Skip every picture. Print each line from the one containing "red trapezoid: (19, 100) -> (142, 231), moved" through the end of the records below, word for word.

- **INFORMATION SHOWN**:
◇ ◇ ◇ ◇ ◇

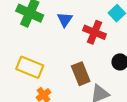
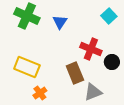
red cross: (95, 32) -> (91, 49), moved

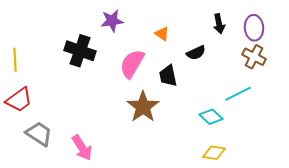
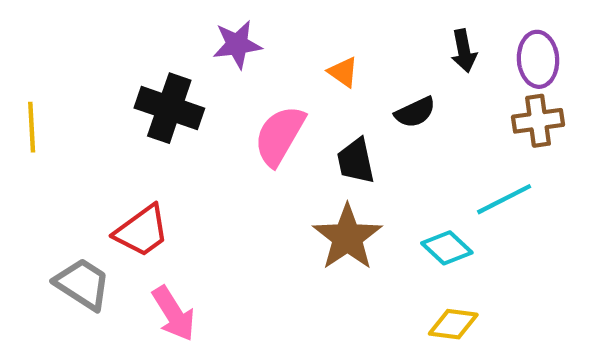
brown cross: (254, 57) -> (538, 121), turned -35
red trapezoid: (19, 100) -> (142, 231), moved
brown star: (143, 107) -> (347, 237), moved

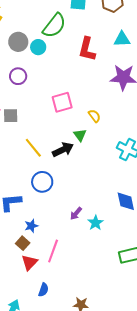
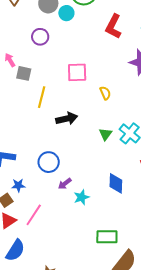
green triangle: (80, 135) -> (105, 134), moved
yellow line: (33, 148) -> (42, 97), moved, turned 40
blue circle: (42, 182) -> (49, 162), moved
blue semicircle: (43, 290) -> (15, 250), size x1.6

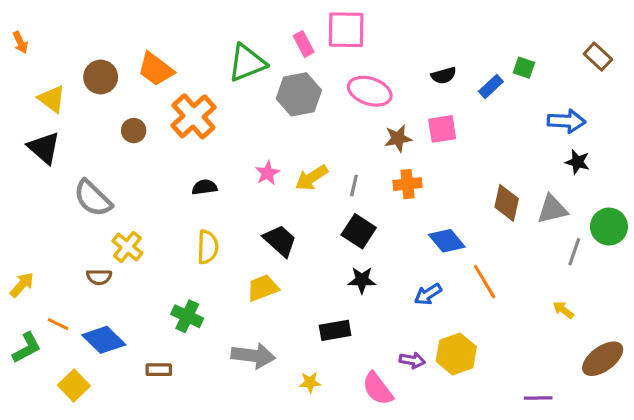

◇ ◇ ◇ ◇ ◇

- **TASK SOLUTION**:
red trapezoid: (19, 100) -> (142, 231), moved
brown star: (143, 107) -> (347, 237), moved

green triangle: (80, 135) -> (105, 134), moved
yellow line: (33, 148) -> (42, 97), moved, turned 40
blue circle: (42, 182) -> (49, 162), moved
blue semicircle: (43, 290) -> (15, 250), size x1.6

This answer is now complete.